▸ WORK REQUEST: Output the lines of the records exactly, from the first through the one containing "none -> orange brick G3:I3 level 1". Omit all pictures.

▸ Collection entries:
Content starts

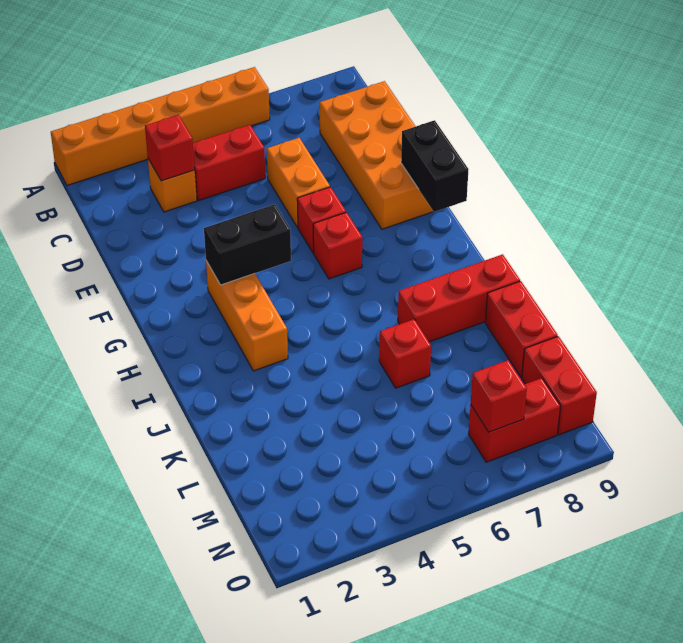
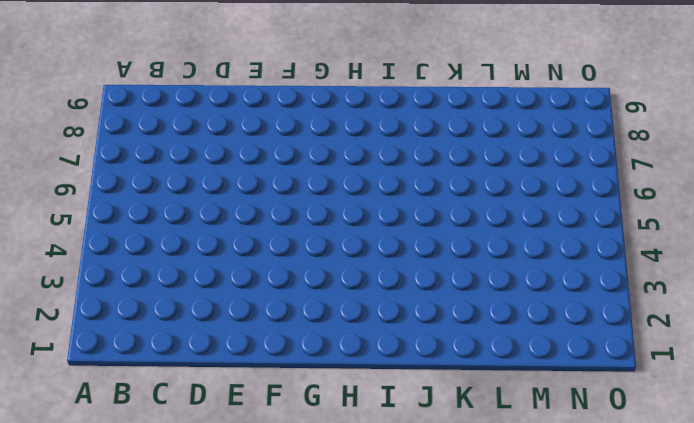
none -> orange brick A1:A6 level 1
none -> orange brick C3 level 1
none -> red brick C4:C5 level 1

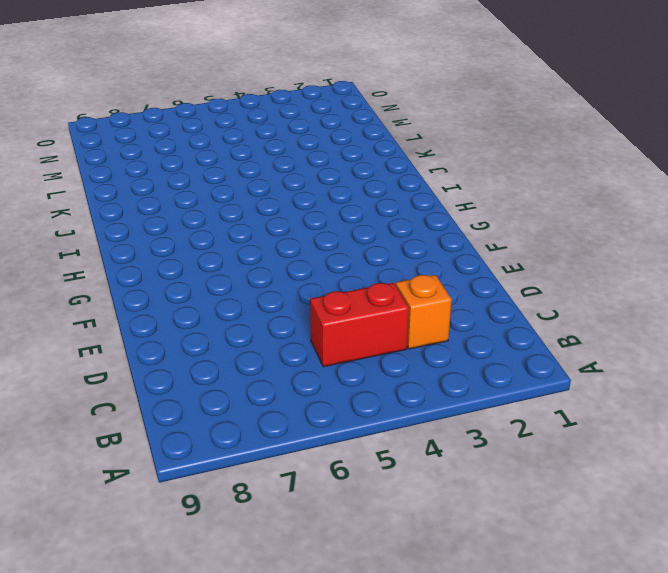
none -> orange brick A1:A6 level 1
none -> orange brick C8:F9 level 1
none -> orange brick D6:E6 level 1

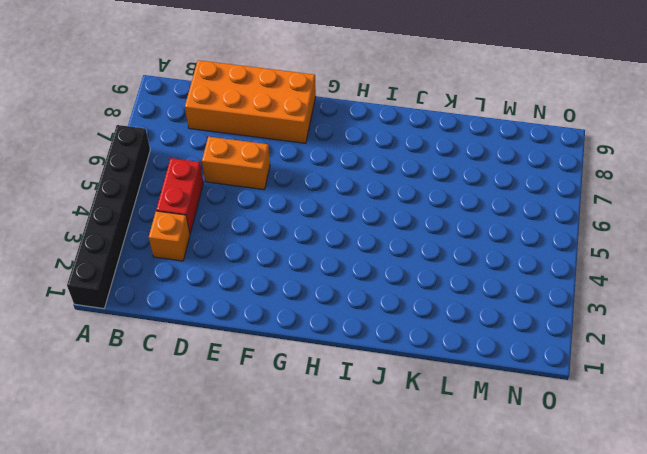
black brick A1:A6 level 1 -> orange brick A1:A6 level 1
none -> red brick F6 level 1
none -> orange brick G3:I3 level 1
none -> red brick G6 level 1

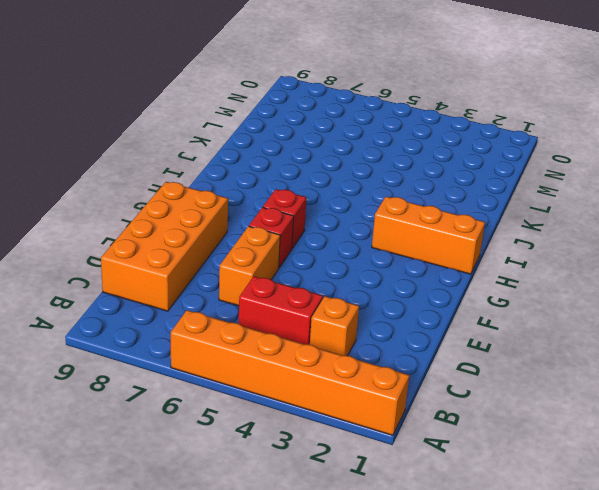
orange brick H1:H3 level 1 -> orange brick G3:I3 level 1
none -> red brick J7:J9 level 1
none -> red brick K6 level 1
none -> red brick K9:L9 level 1

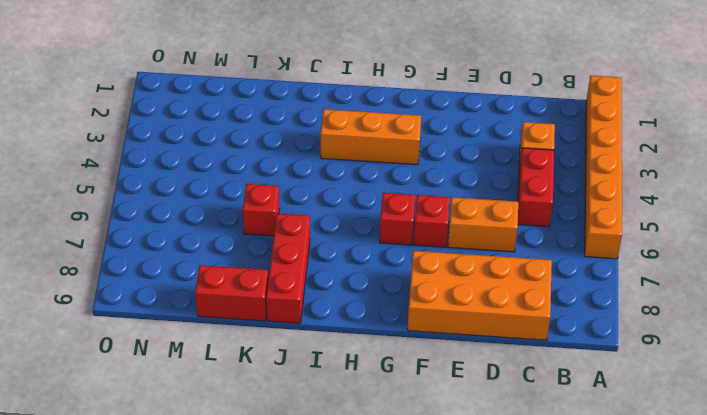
none -> red brick M9:N9 level 1
none -> red brick N7:N8 level 1
none -> red brick C3 level 2

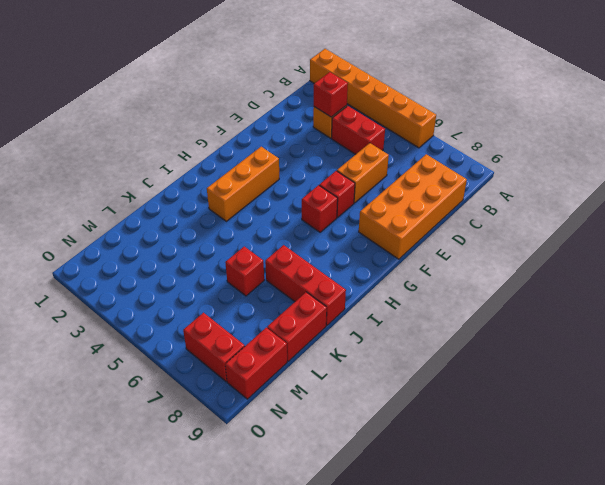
none -> black brick F9:G9 level 2
none -> black brick G3:G4 level 2
none -> red brick N7 level 2

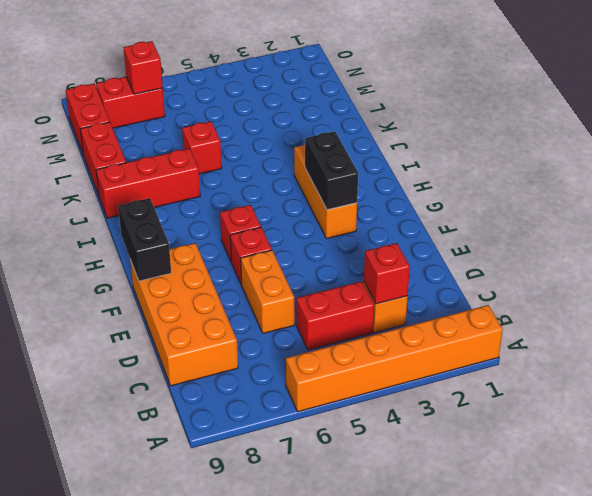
black brick G3:H3 level 2 -> black brick G3:G4 level 2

Content ends

▸ COMPLETED EXERCISE:
none -> orange brick A1:A6 level 1
none -> orange brick C3 level 1
none -> red brick C4:C5 level 1

none -> orange brick A1:A6 level 1
none -> orange brick C8:F9 level 1
none -> orange brick D6:E6 level 1

black brick A1:A6 level 1 -> orange brick A1:A6 level 1
none -> red brick F6 level 1
none -> orange brick G3:I3 level 1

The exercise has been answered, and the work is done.